[Before-and-after object lists]
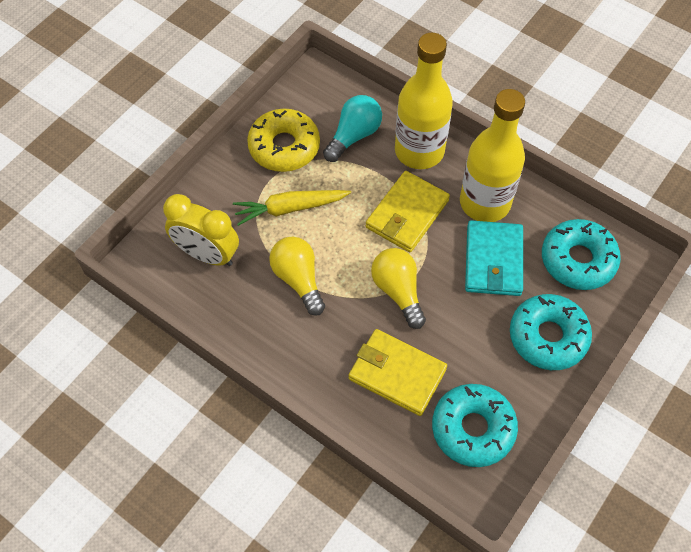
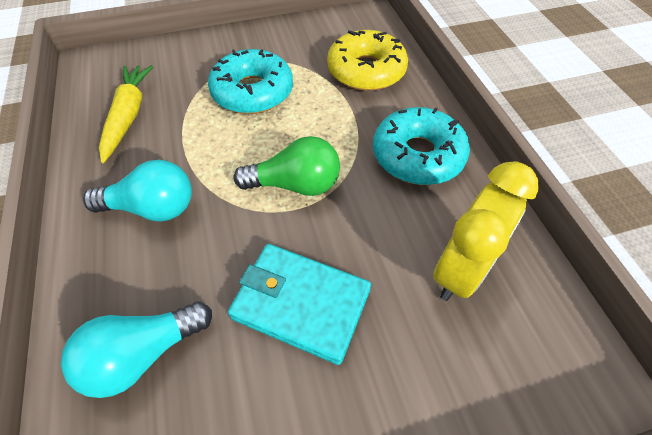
green light bulb: 0 -> 1
turquoise donut: 3 -> 2
turquoise light bulb: 1 -> 2
yellow bottle: 2 -> 0
yellow light bulb: 2 -> 0
yellow wallet: 2 -> 0

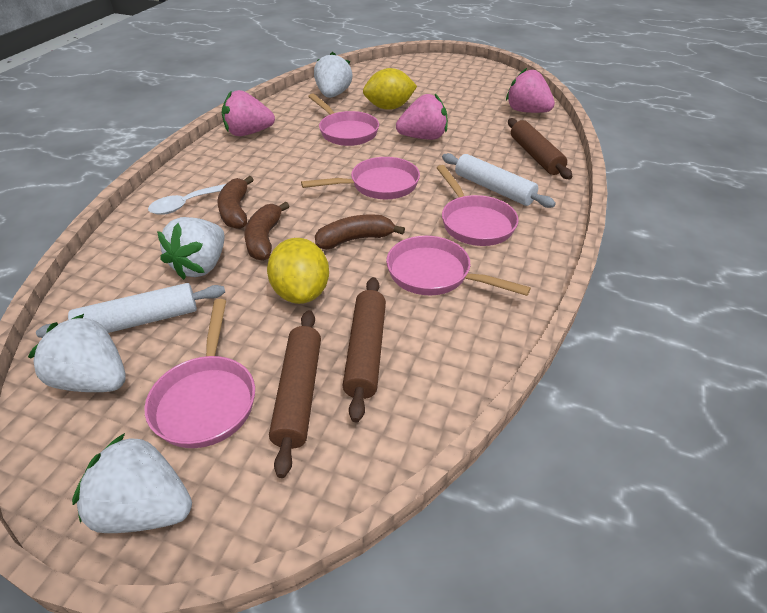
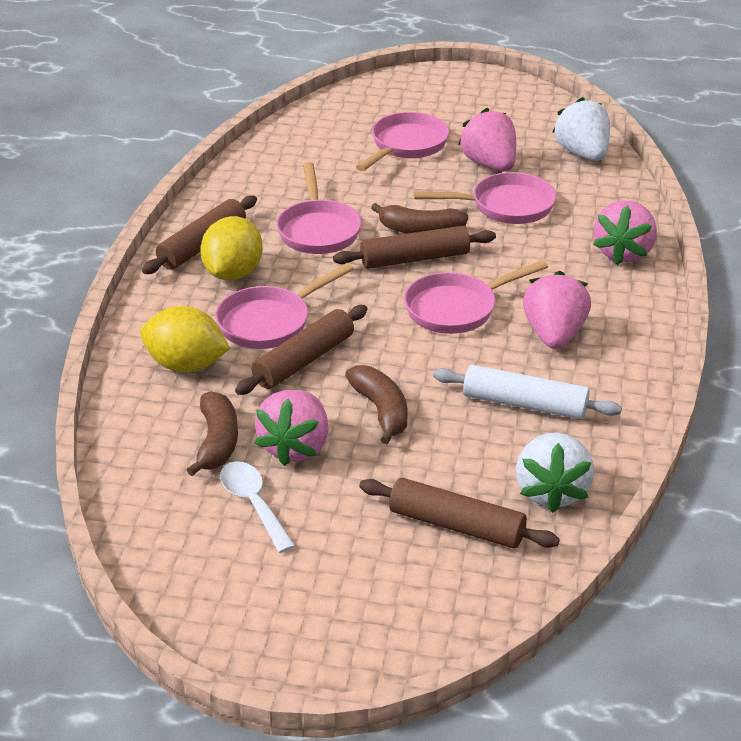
brown rolling pin: 3 -> 4
pink strawberry: 3 -> 4
white rolling pin: 2 -> 1
white strawberry: 4 -> 2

ABOUT THIS TASK » Please output every record above exactly as written, leaving out the pictures.

EXERCISE OUTPUT »
green light bulb: 0 -> 1
turquoise donut: 3 -> 2
turquoise light bulb: 1 -> 2
yellow bottle: 2 -> 0
yellow light bulb: 2 -> 0
yellow wallet: 2 -> 0

brown rolling pin: 3 -> 4
pink strawberry: 3 -> 4
white rolling pin: 2 -> 1
white strawberry: 4 -> 2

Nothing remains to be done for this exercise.